Exercise description
The output should consist solely of the lines running from the one that contains "(404, 171) = (452, 175): brown" through the end of the records below, copied exactly.

╭─ Dataset content

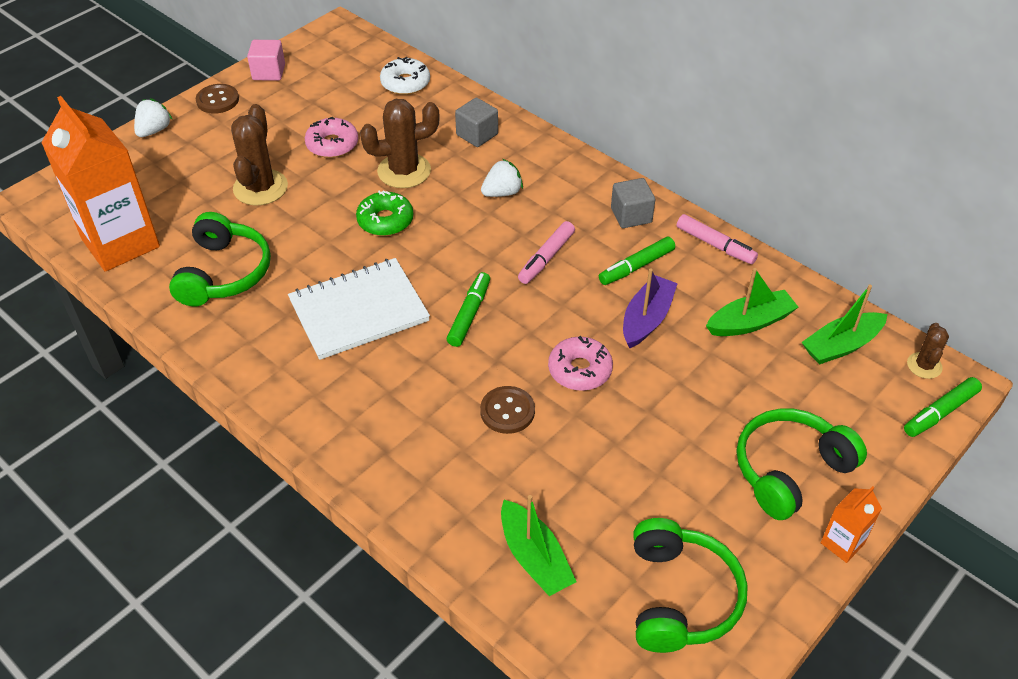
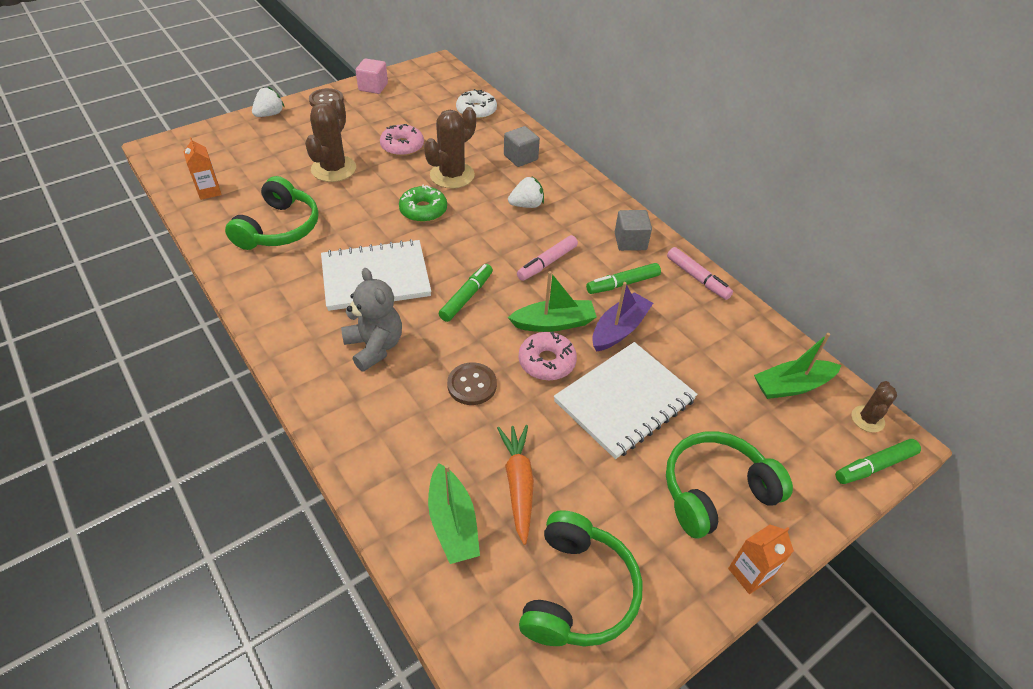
camera: 10 degrees right, 0 degrees up
(120, 243) = (209, 191): orange carton -> orange carton, size x0.43
(386, 390) = (375, 347): none -> grey teddy bear
(404, 171) = (452, 175): brown cactus -> brown cactus turned 45 degrees counterclockwise
(589, 505) = (518, 484): none -> orange carrot
(673, 396) = (624, 400): none -> white notebook
(750, 322) = (712, 349): green boat -> green boat (554, 323)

╰─

Completed exercise
(404, 171) = (452, 175): brown cactus -> brown cactus turned 45 degrees counterclockwise
(589, 505) = (518, 484): none -> orange carrot
(673, 396) = (624, 400): none -> white notebook
(750, 322) = (712, 349): green boat -> green boat (554, 323)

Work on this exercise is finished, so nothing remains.